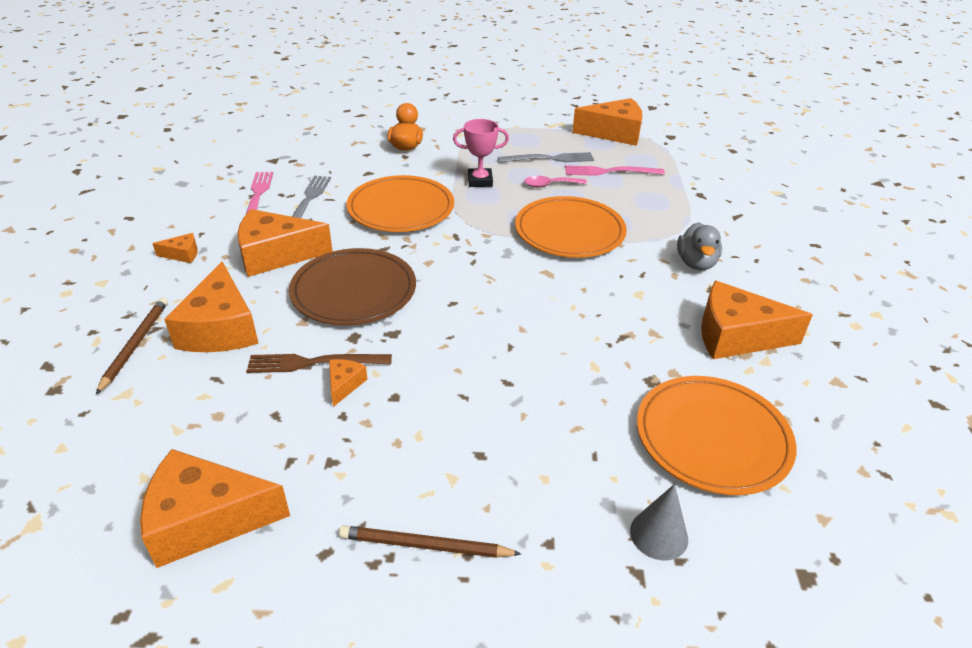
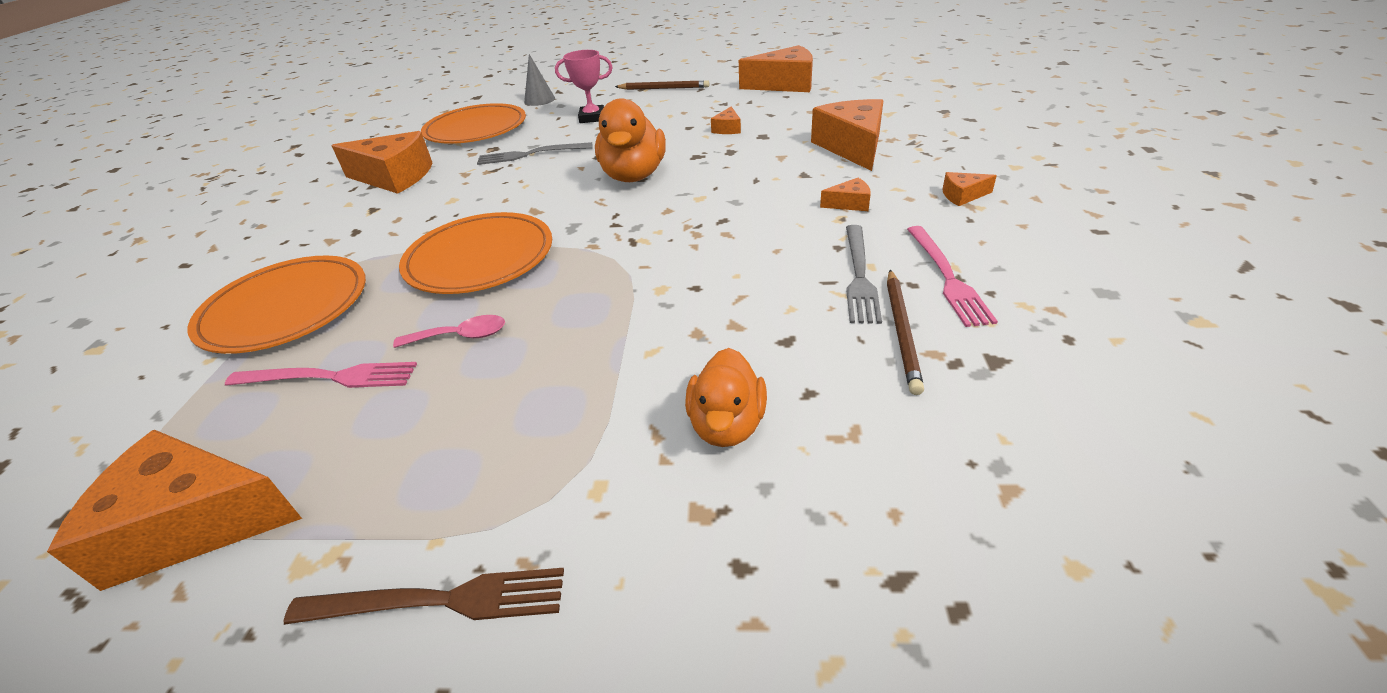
camera: 175 degrees left, 0 degrees up
(135, 345) = (915, 133): brown pencil -> brown pencil (902, 331)
(276, 255) = (849, 204): orange cheese -> orange cheese, size x0.45
(314, 363) = (756, 136): brown fork -> brown fork (438, 601)
(354, 291) = (743, 180): brown plate -> none
(401, 208) = (711, 274): orange plate -> orange plate (285, 308)
(461, 308) = (634, 176): none -> orange duck
(480, 181) = (580, 336): pink trophy -> pink trophy (592, 118)
(549, 159) = (422, 406): grey fork -> grey fork (530, 154)
(696, 263) = (359, 232): grey duck -> none

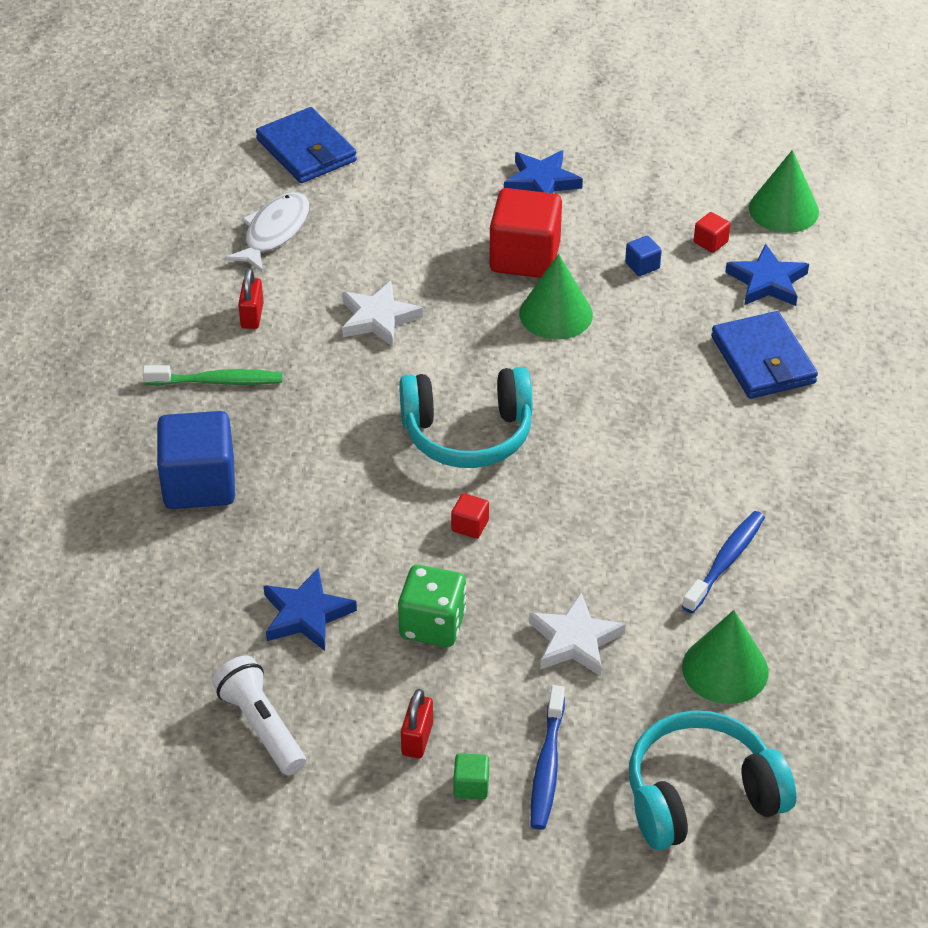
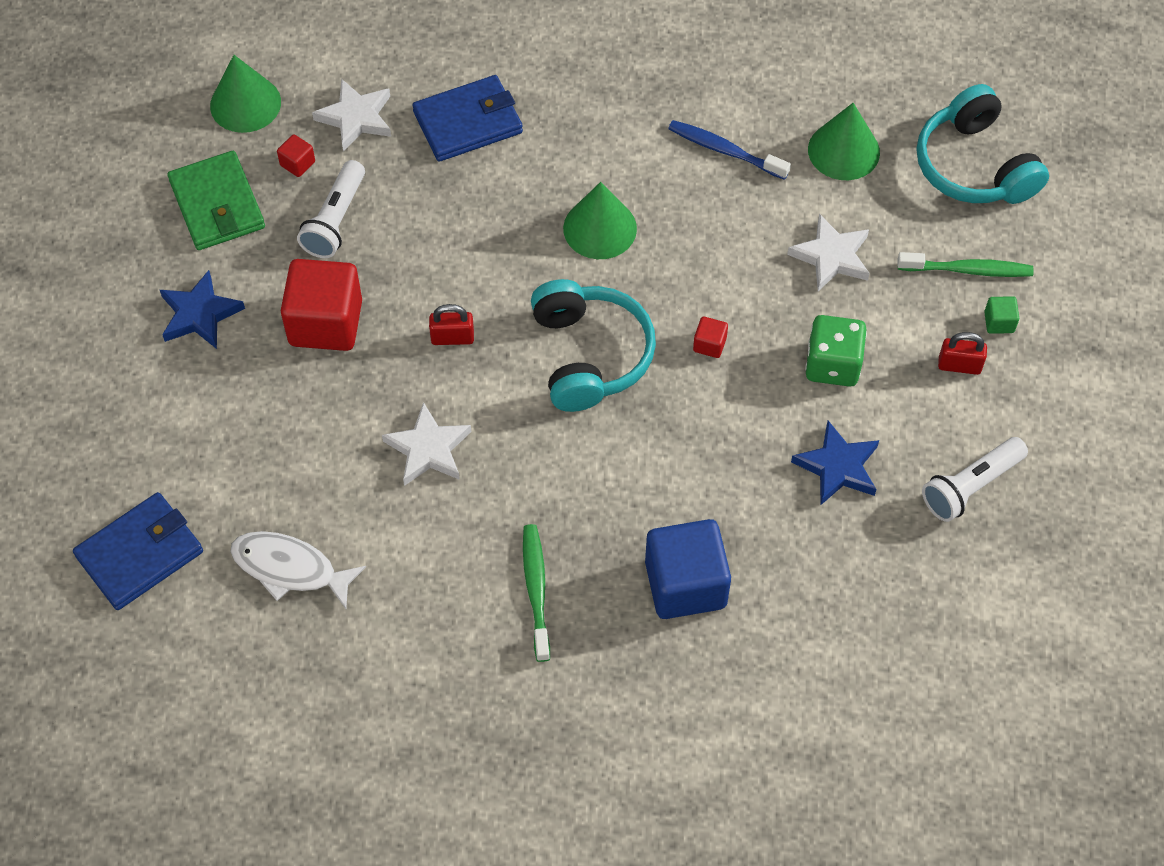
camera: 95 degrees left, 15 degrees up
(252, 316) = (431, 571): red padlock -> red padlock (452, 338)
(547, 767) = (968, 270): blue toothbrush -> green toothbrush
(556, 314) = (412, 291): green cone -> green cone (600, 228)
(642, 266) = (336, 220): blue cube -> white flashlight
(663, 192) = (217, 204): none -> green wallet
(767, 282) = (356, 118): blue star -> white star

***

INSTRUCTIONS FOR THE TASK - Your output should consist solely of the lines from the line containing "(401, 208) = (711, 274): orange" through the end of the data above, copied exactly, with images removed.

ANSWER AREA -
(401, 208) = (711, 274): orange plate -> orange plate (285, 308)
(461, 308) = (634, 176): none -> orange duck
(480, 181) = (580, 336): pink trophy -> pink trophy (592, 118)
(549, 159) = (422, 406): grey fork -> grey fork (530, 154)
(696, 263) = (359, 232): grey duck -> none

camera: 95 degrees left, 15 degrees up
(252, 316) = (431, 571): red padlock -> red padlock (452, 338)
(547, 767) = (968, 270): blue toothbrush -> green toothbrush
(556, 314) = (412, 291): green cone -> green cone (600, 228)
(642, 266) = (336, 220): blue cube -> white flashlight
(663, 192) = (217, 204): none -> green wallet
(767, 282) = (356, 118): blue star -> white star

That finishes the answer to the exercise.